*TO DO:*
Every entry should be duplicated verbatim, and no picture may appear in the copy.

*LISTED RECORDS:*

============

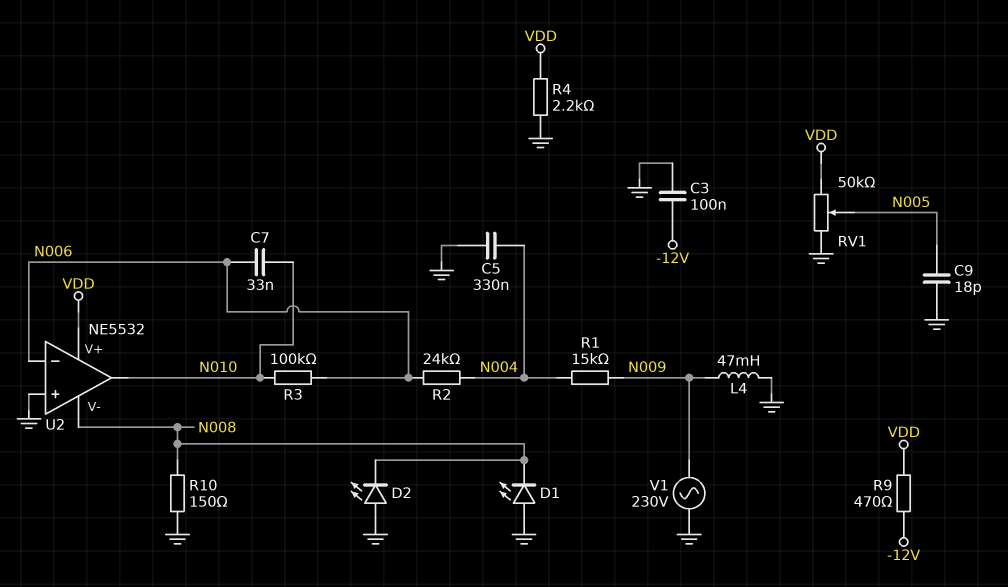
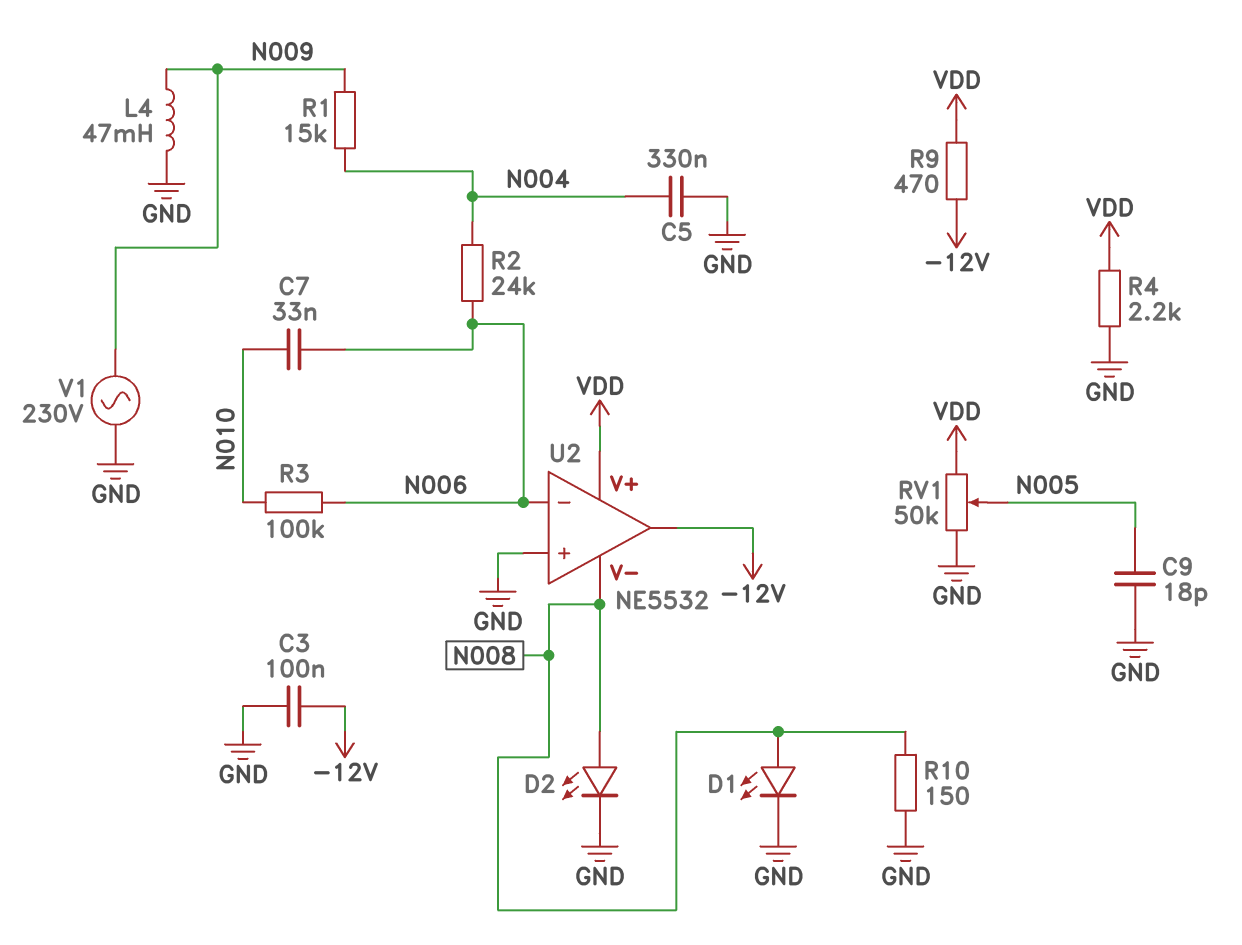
D1: LED (A GND, K N008) -> LED (A N008, K GND)
D2: LED (A GND, K N008) -> LED (A N008, K GND)
U2 pin out: N010 -> -12V

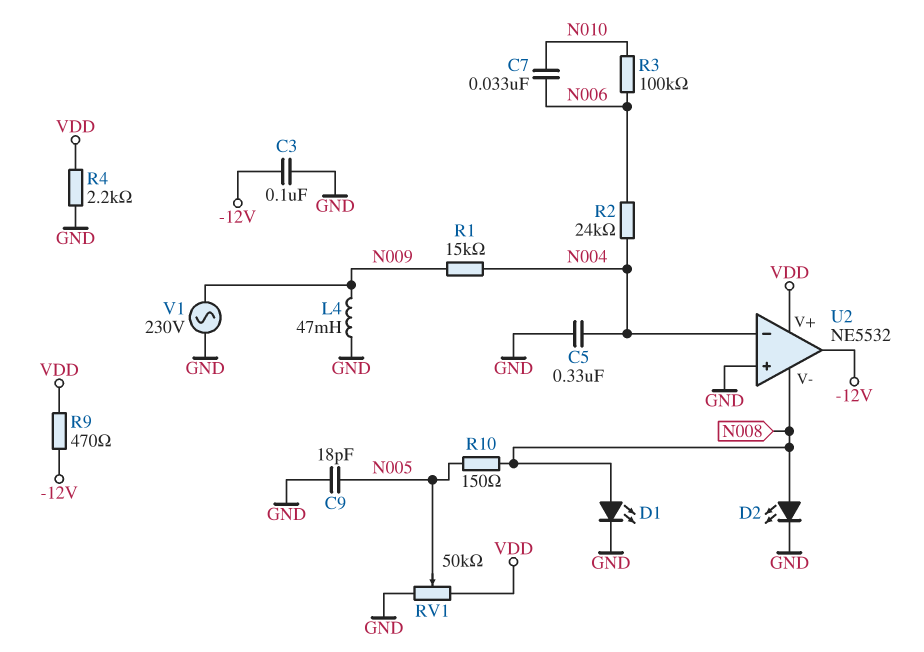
R10: 150 (GND, N008) -> 150 (N005, N008)
U2 pin in-: N006 -> N004

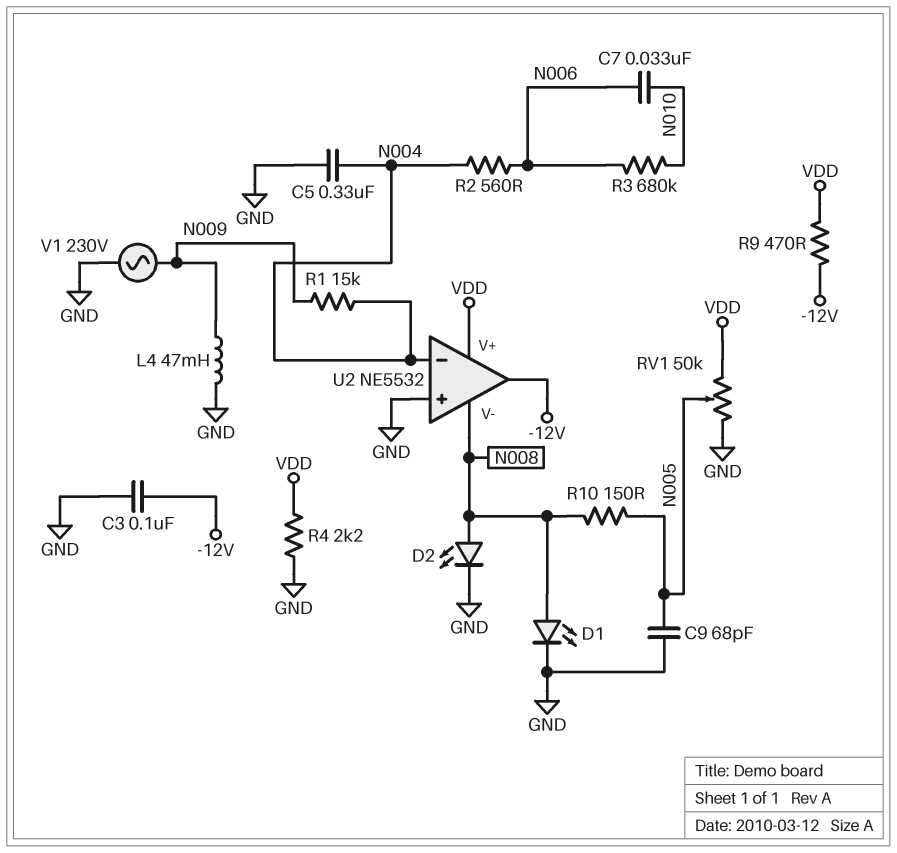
C9: 18pF (GND, N005) -> 68pF (GND, N005)
R2: 24k (N004, N006) -> 560 (N004, N006)
R3: 100k (N006, N010) -> 680k (N006, N010)

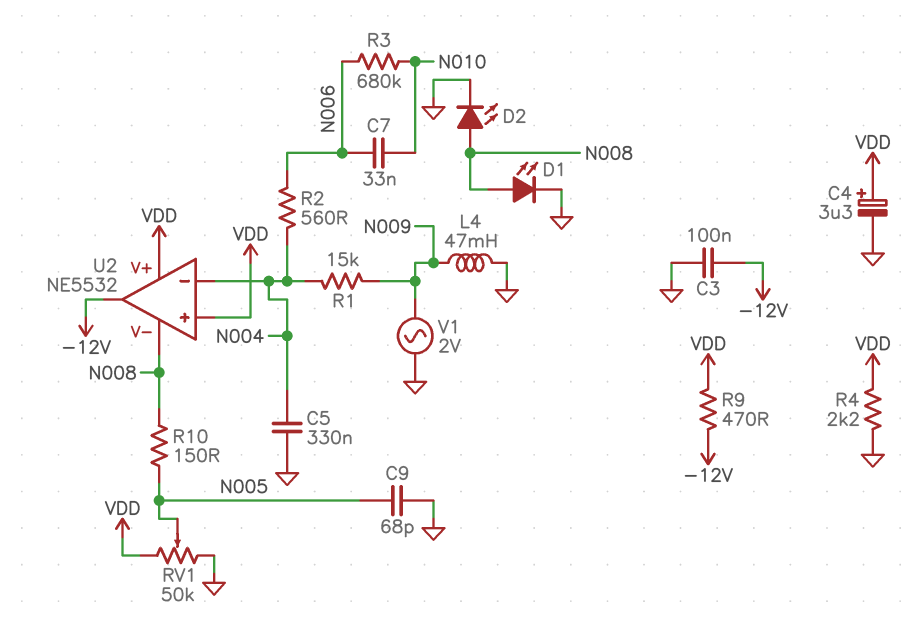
C4: none -> 3.3uF (plus VDD, minus GND)
U2 pin in+: GND -> VDD
V1: AC 230V (GND, N009) -> AC 2V (GND, N009)

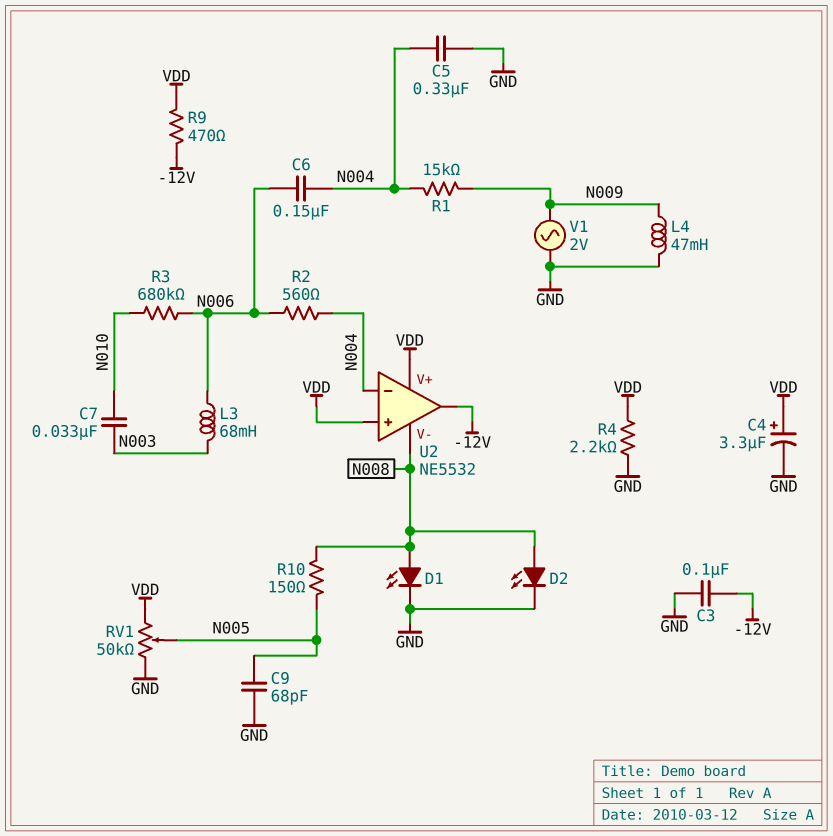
C6: none -> 150nF (N004, N006)
C7: 33nF (N006, N010) -> 33nF (N003, N010)
L3: none -> 68mH (N003, N006)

============

*RESULT:*
D1: LED (A GND, K N008) -> LED (A N008, K GND)
D2: LED (A GND, K N008) -> LED (A N008, K GND)
U2 pin out: N010 -> -12V

R10: 150 (GND, N008) -> 150 (N005, N008)
U2 pin in-: N006 -> N004

C9: 18pF (GND, N005) -> 68pF (GND, N005)
R2: 24k (N004, N006) -> 560 (N004, N006)
R3: 100k (N006, N010) -> 680k (N006, N010)

C4: none -> 3.3uF (plus VDD, minus GND)
U2 pin in+: GND -> VDD
V1: AC 230V (GND, N009) -> AC 2V (GND, N009)

C6: none -> 150nF (N004, N006)
C7: 33nF (N006, N010) -> 33nF (N003, N010)
L3: none -> 68mH (N003, N006)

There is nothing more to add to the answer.